*AIM OF THE TASK*. Copy the listing below word for word, omitting the pictures.

+--

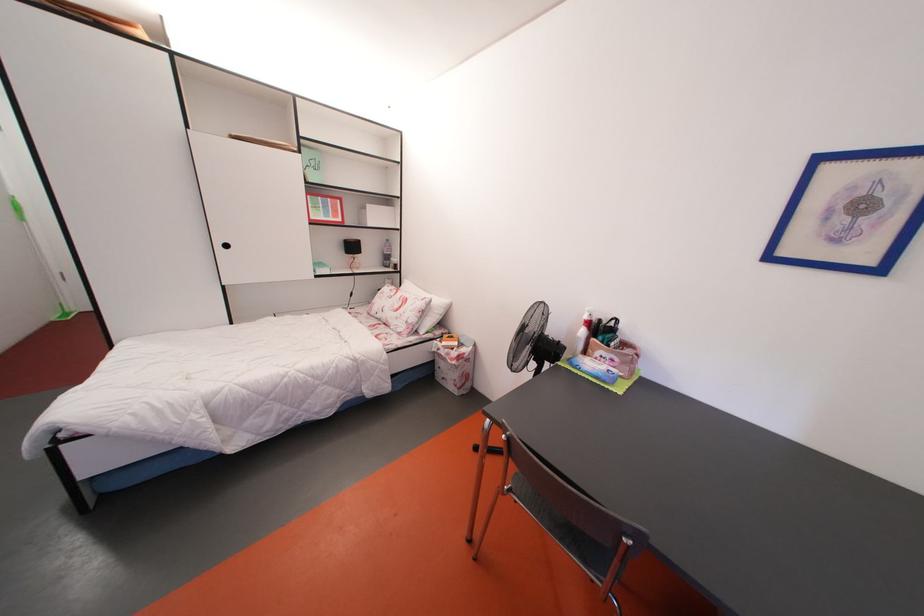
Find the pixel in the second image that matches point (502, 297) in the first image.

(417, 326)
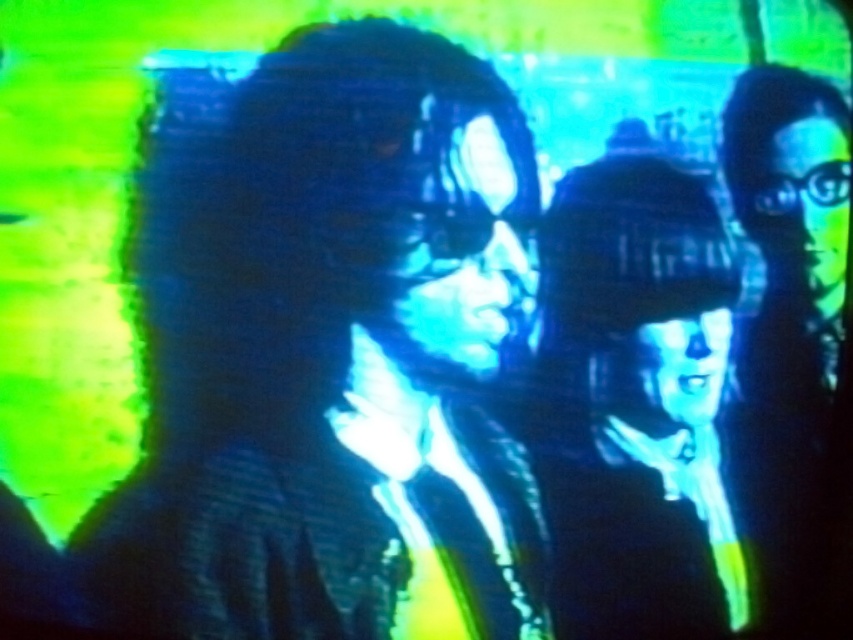
Is the position of matte black vr headset at center less distant than that of matte black glasses at right?

No, it is not.

Can you confirm if matte black vr headset at center is taller than matte black glasses at right?

Indeed, matte black vr headset at center has a greater height compared to matte black glasses at right.

Where is `matte black vr headset at center`? matte black vr headset at center is located at coordinates tap(635, 404).

Find the location of a particular element. Image resolution: width=853 pixels, height=640 pixels. matte black vr headset at center is located at coordinates (635, 404).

+--

*SOLUTION TO THE PROBLEM*.
Find the pixel in the second image that matches point (502, 297) in the first image.

(417, 326)
Is the position of matte black vr headset at center less distant than that of matte black glasses at right?

No, it is not.

Can you confirm if matte black vr headset at center is taller than matte black glasses at right?

Indeed, matte black vr headset at center has a greater height compared to matte black glasses at right.

Where is `matte black vr headset at center`? matte black vr headset at center is located at coordinates tap(635, 404).

Find the location of a particular element. Image resolution: width=853 pixels, height=640 pixels. matte black vr headset at center is located at coordinates (635, 404).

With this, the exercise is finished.